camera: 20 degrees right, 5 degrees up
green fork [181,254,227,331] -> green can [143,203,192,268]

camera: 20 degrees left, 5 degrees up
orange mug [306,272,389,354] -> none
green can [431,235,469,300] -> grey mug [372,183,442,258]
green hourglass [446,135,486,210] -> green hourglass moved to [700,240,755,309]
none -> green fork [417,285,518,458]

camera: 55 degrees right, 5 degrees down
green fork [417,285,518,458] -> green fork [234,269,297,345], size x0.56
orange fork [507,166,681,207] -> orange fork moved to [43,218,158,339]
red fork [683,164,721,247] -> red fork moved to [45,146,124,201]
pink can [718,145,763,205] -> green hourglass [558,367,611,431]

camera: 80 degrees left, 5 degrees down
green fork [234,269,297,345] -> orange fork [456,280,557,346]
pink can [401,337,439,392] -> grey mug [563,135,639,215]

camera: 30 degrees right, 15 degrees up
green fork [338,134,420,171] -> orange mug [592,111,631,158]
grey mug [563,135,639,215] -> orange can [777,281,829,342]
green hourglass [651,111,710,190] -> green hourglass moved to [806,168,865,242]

====

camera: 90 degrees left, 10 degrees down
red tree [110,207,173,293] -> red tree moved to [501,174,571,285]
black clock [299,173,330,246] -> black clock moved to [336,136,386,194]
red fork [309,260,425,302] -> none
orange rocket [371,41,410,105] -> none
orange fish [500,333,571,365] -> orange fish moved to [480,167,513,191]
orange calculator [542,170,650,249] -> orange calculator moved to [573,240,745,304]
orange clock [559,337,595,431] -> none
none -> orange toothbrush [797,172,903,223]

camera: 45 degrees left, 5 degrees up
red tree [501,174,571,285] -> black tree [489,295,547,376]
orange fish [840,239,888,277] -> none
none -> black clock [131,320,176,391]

====

**EXERCISE INSTRUCTIONS**
In the entries above, find the line holding "orange clock [559,337,595,431] -> none" and the line holding "none -> black clock [131,320,176,391]"; print both of them and every line between, exactly, and nothing else.

**EXERCISE RESULT**
orange clock [559,337,595,431] -> none
none -> orange toothbrush [797,172,903,223]

camera: 45 degrees left, 5 degrees up
red tree [501,174,571,285] -> black tree [489,295,547,376]
orange fish [840,239,888,277] -> none
none -> black clock [131,320,176,391]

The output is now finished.